WORK INSTRUCTIONS: Exact reproduction is required for all entries.

*** Opening DATASET CONTENT ***

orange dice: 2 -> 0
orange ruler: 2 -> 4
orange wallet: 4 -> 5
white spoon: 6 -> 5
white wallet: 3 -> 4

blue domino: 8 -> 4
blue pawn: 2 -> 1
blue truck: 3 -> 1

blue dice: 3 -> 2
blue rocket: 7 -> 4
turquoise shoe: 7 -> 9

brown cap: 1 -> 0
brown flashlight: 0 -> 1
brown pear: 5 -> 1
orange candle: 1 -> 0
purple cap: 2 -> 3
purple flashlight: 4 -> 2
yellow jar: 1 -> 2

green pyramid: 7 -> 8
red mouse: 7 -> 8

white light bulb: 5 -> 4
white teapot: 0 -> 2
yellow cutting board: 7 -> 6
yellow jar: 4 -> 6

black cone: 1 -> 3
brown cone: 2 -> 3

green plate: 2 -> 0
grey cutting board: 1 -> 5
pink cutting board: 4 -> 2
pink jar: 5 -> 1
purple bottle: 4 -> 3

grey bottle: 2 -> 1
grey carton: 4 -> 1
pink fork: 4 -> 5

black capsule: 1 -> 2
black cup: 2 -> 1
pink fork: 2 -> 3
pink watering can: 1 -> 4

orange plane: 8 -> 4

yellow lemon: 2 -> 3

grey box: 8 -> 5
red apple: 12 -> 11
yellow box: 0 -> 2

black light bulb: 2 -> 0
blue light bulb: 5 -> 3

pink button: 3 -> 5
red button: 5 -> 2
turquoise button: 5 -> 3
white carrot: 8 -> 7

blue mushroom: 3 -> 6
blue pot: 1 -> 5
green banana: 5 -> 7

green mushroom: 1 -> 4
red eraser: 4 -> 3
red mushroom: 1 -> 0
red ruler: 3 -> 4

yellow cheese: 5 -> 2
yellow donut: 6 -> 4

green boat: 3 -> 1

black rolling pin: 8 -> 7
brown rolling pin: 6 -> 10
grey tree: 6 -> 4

*** Closing DATASET CONTENT ***

RESULT OF THE EXERCISE:
orange dice: 2 -> 0
orange ruler: 2 -> 4
orange wallet: 4 -> 5
white spoon: 6 -> 5
white wallet: 3 -> 4

blue domino: 8 -> 4
blue pawn: 2 -> 1
blue truck: 3 -> 1

blue dice: 3 -> 2
blue rocket: 7 -> 4
turquoise shoe: 7 -> 9

brown cap: 1 -> 0
brown flashlight: 0 -> 1
brown pear: 5 -> 1
orange candle: 1 -> 0
purple cap: 2 -> 3
purple flashlight: 4 -> 2
yellow jar: 1 -> 2

green pyramid: 7 -> 8
red mouse: 7 -> 8

white light bulb: 5 -> 4
white teapot: 0 -> 2
yellow cutting board: 7 -> 6
yellow jar: 4 -> 6

black cone: 1 -> 3
brown cone: 2 -> 3

green plate: 2 -> 0
grey cutting board: 1 -> 5
pink cutting board: 4 -> 2
pink jar: 5 -> 1
purple bottle: 4 -> 3

grey bottle: 2 -> 1
grey carton: 4 -> 1
pink fork: 4 -> 5

black capsule: 1 -> 2
black cup: 2 -> 1
pink fork: 2 -> 3
pink watering can: 1 -> 4

orange plane: 8 -> 4

yellow lemon: 2 -> 3

grey box: 8 -> 5
red apple: 12 -> 11
yellow box: 0 -> 2

black light bulb: 2 -> 0
blue light bulb: 5 -> 3

pink button: 3 -> 5
red button: 5 -> 2
turquoise button: 5 -> 3
white carrot: 8 -> 7

blue mushroom: 3 -> 6
blue pot: 1 -> 5
green banana: 5 -> 7

green mushroom: 1 -> 4
red eraser: 4 -> 3
red mushroom: 1 -> 0
red ruler: 3 -> 4

yellow cheese: 5 -> 2
yellow donut: 6 -> 4

green boat: 3 -> 1

black rolling pin: 8 -> 7
brown rolling pin: 6 -> 10
grey tree: 6 -> 4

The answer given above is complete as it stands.